- TASK REQUIREMENTS
Look through the listing below and write out exactly the lines from the line with "C7: 100nF (GND, VS) -> 68nF (GND, VS)" to the line with "R3: none -> 220 (CANH, CANL)", both included, and no others.
Content starts
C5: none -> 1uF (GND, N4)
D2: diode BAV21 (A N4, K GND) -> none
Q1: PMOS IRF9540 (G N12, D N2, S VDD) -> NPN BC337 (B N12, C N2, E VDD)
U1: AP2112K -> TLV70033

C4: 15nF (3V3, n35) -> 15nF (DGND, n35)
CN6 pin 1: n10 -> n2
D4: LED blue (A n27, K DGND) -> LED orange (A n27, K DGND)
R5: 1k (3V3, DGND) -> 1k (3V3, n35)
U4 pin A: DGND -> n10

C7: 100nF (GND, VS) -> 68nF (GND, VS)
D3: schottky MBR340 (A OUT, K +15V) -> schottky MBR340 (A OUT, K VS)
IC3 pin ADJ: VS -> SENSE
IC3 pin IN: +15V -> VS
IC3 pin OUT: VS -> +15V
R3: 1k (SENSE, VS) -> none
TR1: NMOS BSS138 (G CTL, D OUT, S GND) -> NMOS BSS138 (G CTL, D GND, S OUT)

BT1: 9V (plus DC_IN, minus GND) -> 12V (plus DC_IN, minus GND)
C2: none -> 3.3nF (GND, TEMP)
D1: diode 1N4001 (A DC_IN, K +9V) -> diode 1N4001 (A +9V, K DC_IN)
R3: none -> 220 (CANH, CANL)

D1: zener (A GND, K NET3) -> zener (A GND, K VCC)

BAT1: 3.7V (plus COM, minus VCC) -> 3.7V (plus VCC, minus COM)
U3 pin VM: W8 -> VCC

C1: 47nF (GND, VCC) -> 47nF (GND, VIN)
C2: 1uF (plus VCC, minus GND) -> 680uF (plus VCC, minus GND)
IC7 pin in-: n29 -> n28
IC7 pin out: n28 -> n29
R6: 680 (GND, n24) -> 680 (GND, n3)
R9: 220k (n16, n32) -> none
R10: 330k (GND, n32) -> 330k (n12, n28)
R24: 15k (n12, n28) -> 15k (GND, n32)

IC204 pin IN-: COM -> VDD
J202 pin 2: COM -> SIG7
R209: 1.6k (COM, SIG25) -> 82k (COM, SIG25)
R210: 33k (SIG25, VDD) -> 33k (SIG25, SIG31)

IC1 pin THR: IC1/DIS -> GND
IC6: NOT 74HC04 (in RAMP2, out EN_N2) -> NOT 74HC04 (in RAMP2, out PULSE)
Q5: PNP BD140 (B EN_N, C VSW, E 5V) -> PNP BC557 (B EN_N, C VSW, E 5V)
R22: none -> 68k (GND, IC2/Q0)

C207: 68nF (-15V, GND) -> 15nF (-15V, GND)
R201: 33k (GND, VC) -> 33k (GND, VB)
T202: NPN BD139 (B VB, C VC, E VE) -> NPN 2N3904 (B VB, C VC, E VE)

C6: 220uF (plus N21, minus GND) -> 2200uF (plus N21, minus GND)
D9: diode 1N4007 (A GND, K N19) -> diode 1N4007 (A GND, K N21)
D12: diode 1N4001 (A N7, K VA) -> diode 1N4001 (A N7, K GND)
Content ends
- RESPONSE TO THE EXERCISE
C7: 100nF (GND, VS) -> 68nF (GND, VS)
D3: schottky MBR340 (A OUT, K +15V) -> schottky MBR340 (A OUT, K VS)
IC3 pin ADJ: VS -> SENSE
IC3 pin IN: +15V -> VS
IC3 pin OUT: VS -> +15V
R3: 1k (SENSE, VS) -> none
TR1: NMOS BSS138 (G CTL, D OUT, S GND) -> NMOS BSS138 (G CTL, D GND, S OUT)

BT1: 9V (plus DC_IN, minus GND) -> 12V (plus DC_IN, minus GND)
C2: none -> 3.3nF (GND, TEMP)
D1: diode 1N4001 (A DC_IN, K +9V) -> diode 1N4001 (A +9V, K DC_IN)
R3: none -> 220 (CANH, CANL)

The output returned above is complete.